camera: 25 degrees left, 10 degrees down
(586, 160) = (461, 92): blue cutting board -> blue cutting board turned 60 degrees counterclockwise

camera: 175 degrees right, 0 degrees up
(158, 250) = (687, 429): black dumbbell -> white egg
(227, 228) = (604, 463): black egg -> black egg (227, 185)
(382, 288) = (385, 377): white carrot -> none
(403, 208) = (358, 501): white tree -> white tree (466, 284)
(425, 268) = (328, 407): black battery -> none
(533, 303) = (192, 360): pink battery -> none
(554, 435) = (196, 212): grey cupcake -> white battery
• • • •
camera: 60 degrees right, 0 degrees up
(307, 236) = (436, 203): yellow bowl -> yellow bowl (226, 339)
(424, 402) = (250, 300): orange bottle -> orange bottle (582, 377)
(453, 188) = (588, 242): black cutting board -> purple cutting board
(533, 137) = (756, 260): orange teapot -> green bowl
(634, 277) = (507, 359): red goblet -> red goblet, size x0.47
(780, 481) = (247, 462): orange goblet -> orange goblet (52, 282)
• • • •
WHAT THE TASK ASKS
With the line holding "(158, 250) = (687, 429): black" as the first and the line holding "(554, 435) = (196, 212): grey" as the last, please transcribe exactly the lines of the material above in that range and nothing else.

RESPONSE TO THE TASK
(158, 250) = (687, 429): black dumbbell -> white egg
(227, 228) = (604, 463): black egg -> black egg (227, 185)
(382, 288) = (385, 377): white carrot -> none
(403, 208) = (358, 501): white tree -> white tree (466, 284)
(425, 268) = (328, 407): black battery -> none
(533, 303) = (192, 360): pink battery -> none
(554, 435) = (196, 212): grey cupcake -> white battery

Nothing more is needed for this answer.